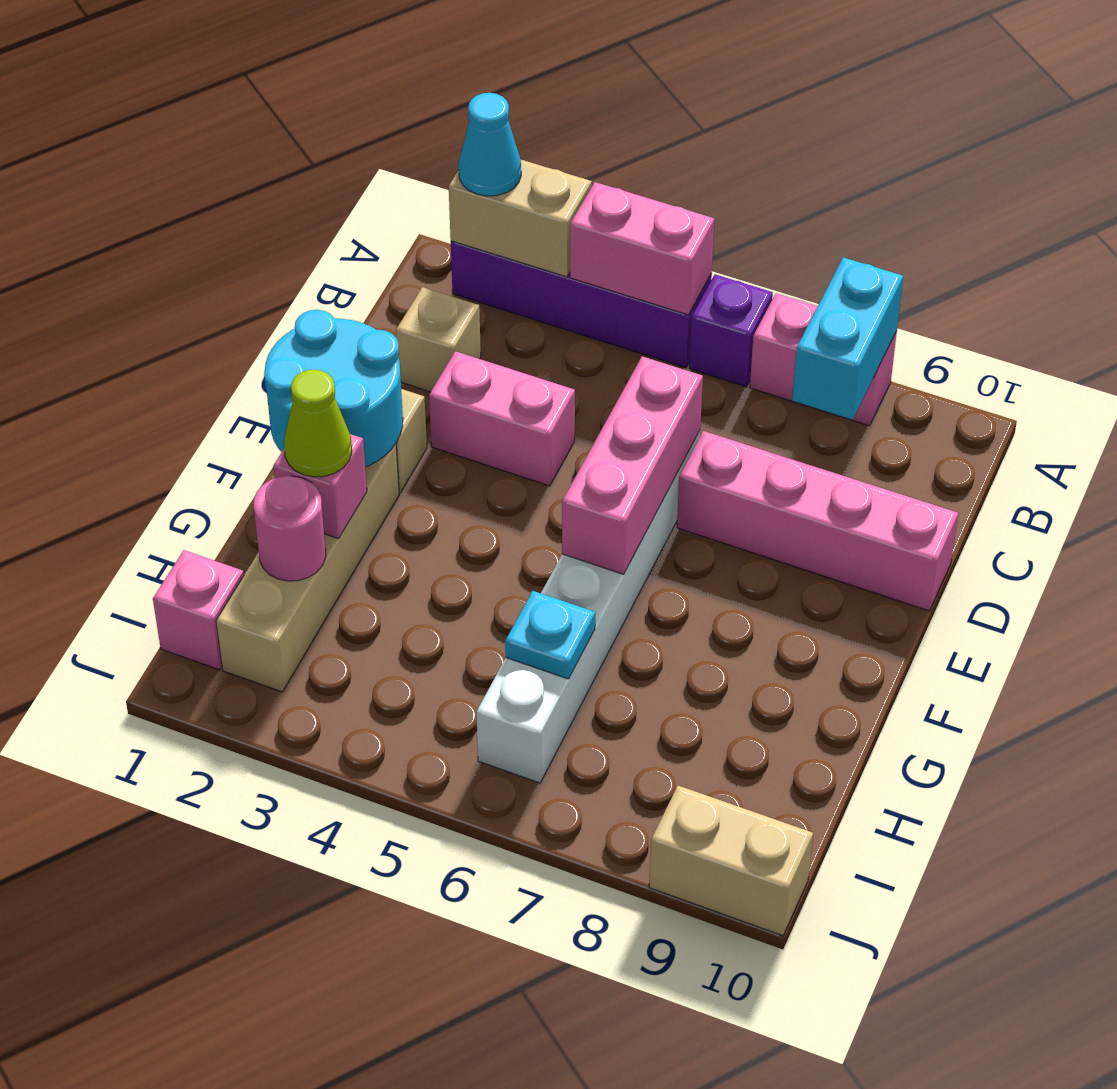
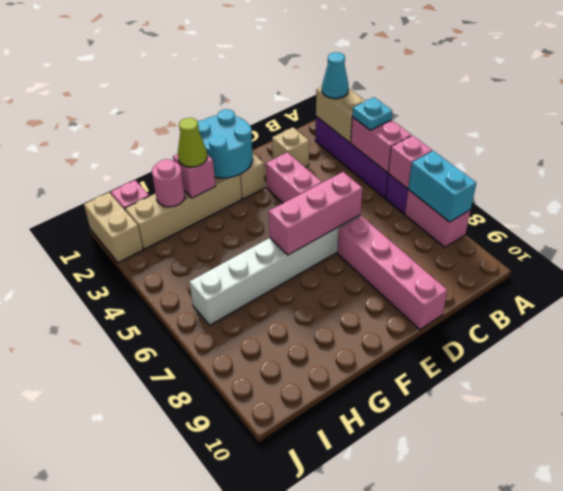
none -> pink brick A6 level 2
cyan brick A8:B8 level 2 -> cyan brick A7:A8 level 2
cyan plate H6 level 2 -> cyan plate A4 level 3
tan brick J9:J10 level 1 -> tan brick J1:J2 level 1

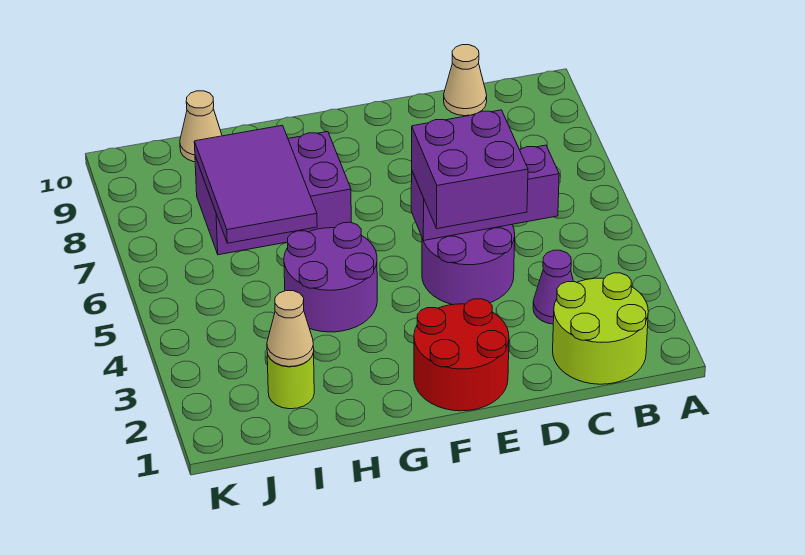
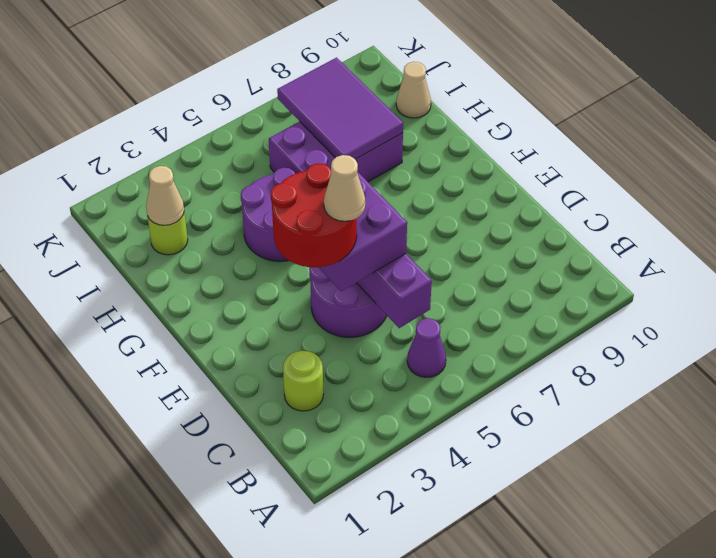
lime round brick B1:C2 level 1 -> lime round brick C2 level 1
purple cone C3 level 1 -> purple cone B5 level 1
tan cone C10 level 1 -> tan cone D4 level 5
red round brick E1:F2 level 1 -> red round brick D3:E4 level 4
purple brick G7:I8 level 1 -> purple brick H6:I8 level 1
purple tile H6:I8 level 2 -> purple tile H7:J8 level 2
────────────────────────────────────────
◆ Instructions to follow: A faithful copy of the records above, without images, is what to give back.

◆ Exercise output:
none -> pink brick A6 level 2
cyan brick A8:B8 level 2 -> cyan brick A7:A8 level 2
cyan plate H6 level 2 -> cyan plate A4 level 3
tan brick J9:J10 level 1 -> tan brick J1:J2 level 1

lime round brick B1:C2 level 1 -> lime round brick C2 level 1
purple cone C3 level 1 -> purple cone B5 level 1
tan cone C10 level 1 -> tan cone D4 level 5
red round brick E1:F2 level 1 -> red round brick D3:E4 level 4
purple brick G7:I8 level 1 -> purple brick H6:I8 level 1
purple tile H6:I8 level 2 -> purple tile H7:J8 level 2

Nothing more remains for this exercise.